| HOW TO COMPLETE THIS TASK |
For each line below, print it again exactly as shown.

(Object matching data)
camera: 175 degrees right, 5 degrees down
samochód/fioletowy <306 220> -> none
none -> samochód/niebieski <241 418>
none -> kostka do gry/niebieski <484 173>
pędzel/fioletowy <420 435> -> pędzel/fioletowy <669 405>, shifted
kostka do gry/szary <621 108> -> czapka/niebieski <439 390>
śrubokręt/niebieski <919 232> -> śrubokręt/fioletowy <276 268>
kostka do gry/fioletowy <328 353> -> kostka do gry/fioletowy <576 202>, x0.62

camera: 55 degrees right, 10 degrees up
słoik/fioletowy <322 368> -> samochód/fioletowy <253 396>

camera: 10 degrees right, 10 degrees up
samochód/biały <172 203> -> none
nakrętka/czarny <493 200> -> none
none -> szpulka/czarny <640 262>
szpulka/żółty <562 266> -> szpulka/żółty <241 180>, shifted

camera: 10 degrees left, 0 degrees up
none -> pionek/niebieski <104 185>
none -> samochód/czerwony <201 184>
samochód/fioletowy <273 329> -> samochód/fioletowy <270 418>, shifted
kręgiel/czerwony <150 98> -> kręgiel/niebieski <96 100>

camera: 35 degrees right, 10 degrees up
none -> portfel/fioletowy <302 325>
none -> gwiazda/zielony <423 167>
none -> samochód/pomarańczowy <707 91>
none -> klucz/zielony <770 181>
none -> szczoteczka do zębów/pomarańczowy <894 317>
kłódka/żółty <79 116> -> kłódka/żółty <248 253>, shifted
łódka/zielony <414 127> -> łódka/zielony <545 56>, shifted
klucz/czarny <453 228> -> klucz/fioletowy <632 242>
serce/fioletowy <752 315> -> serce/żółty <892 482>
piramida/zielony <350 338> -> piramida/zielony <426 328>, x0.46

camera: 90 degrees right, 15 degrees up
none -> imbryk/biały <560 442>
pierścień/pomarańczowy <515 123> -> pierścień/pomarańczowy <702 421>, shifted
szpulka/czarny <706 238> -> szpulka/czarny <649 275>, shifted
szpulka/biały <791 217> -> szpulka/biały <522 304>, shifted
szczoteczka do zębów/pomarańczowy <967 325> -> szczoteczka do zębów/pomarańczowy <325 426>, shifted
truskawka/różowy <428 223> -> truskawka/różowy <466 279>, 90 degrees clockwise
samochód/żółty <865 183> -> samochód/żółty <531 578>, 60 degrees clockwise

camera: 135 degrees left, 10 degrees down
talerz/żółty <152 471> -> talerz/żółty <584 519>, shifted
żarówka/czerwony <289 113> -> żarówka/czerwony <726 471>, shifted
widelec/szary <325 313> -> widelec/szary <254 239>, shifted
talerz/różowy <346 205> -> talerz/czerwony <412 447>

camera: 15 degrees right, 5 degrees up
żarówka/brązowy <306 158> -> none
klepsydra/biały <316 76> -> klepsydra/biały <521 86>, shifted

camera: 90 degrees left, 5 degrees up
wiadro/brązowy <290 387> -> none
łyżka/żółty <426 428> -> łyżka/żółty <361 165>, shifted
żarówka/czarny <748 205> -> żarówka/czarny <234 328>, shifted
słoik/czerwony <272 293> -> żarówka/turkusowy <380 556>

| FINISHED TASK |
camera: 175 degrees right, 5 degrees down
samochód/fioletowy <306 220> -> none
none -> samochód/niebieski <241 418>
none -> kostka do gry/niebieski <484 173>
pędzel/fioletowy <420 435> -> pędzel/fioletowy <669 405>, shifted
kostka do gry/szary <621 108> -> czapka/niebieski <439 390>
śrubokręt/niebieski <919 232> -> śrubokręt/fioletowy <276 268>
kostka do gry/fioletowy <328 353> -> kostka do gry/fioletowy <576 202>, x0.62

camera: 55 degrees right, 10 degrees up
słoik/fioletowy <322 368> -> samochód/fioletowy <253 396>

camera: 10 degrees right, 10 degrees up
samochód/biały <172 203> -> none
nakrętka/czarny <493 200> -> none
none -> szpulka/czarny <640 262>
szpulka/żółty <562 266> -> szpulka/żółty <241 180>, shifted

camera: 10 degrees left, 0 degrees up
none -> pionek/niebieski <104 185>
none -> samochód/czerwony <201 184>
samochód/fioletowy <273 329> -> samochód/fioletowy <270 418>, shifted
kręgiel/czerwony <150 98> -> kręgiel/niebieski <96 100>

camera: 35 degrees right, 10 degrees up
none -> portfel/fioletowy <302 325>
none -> gwiazda/zielony <423 167>
none -> samochód/pomarańczowy <707 91>
none -> klucz/zielony <770 181>
none -> szczoteczka do zębów/pomarańczowy <894 317>
kłódka/żółty <79 116> -> kłódka/żółty <248 253>, shifted
łódka/zielony <414 127> -> łódka/zielony <545 56>, shifted
klucz/czarny <453 228> -> klucz/fioletowy <632 242>
serce/fioletowy <752 315> -> serce/żółty <892 482>
piramida/zielony <350 338> -> piramida/zielony <426 328>, x0.46

camera: 90 degrees right, 15 degrees up
none -> imbryk/biały <560 442>
pierścień/pomarańczowy <515 123> -> pierścień/pomarańczowy <702 421>, shifted
szpulka/czarny <706 238> -> szpulka/czarny <649 275>, shifted
szpulka/biały <791 217> -> szpulka/biały <522 304>, shifted
szczoteczka do zębów/pomarańczowy <967 325> -> szczoteczka do zębów/pomarańczowy <325 426>, shifted
truskawka/różowy <428 223> -> truskawka/różowy <466 279>, 90 degrees clockwise
samochód/żółty <865 183> -> samochód/żółty <531 578>, 60 degrees clockwise

camera: 135 degrees left, 10 degrees down
talerz/żółty <152 471> -> talerz/żółty <584 519>, shifted
żarówka/czerwony <289 113> -> żarówka/czerwony <726 471>, shifted
widelec/szary <325 313> -> widelec/szary <254 239>, shifted
talerz/różowy <346 205> -> talerz/czerwony <412 447>

camera: 15 degrees right, 5 degrees up
żarówka/brązowy <306 158> -> none
klepsydra/biały <316 76> -> klepsydra/biały <521 86>, shifted

camera: 90 degrees left, 5 degrees up
wiadro/brązowy <290 387> -> none
łyżka/żółty <426 428> -> łyżka/żółty <361 165>, shifted
żarówka/czarny <748 205> -> żarówka/czarny <234 328>, shifted
słoik/czerwony <272 293> -> żarówka/turkusowy <380 556>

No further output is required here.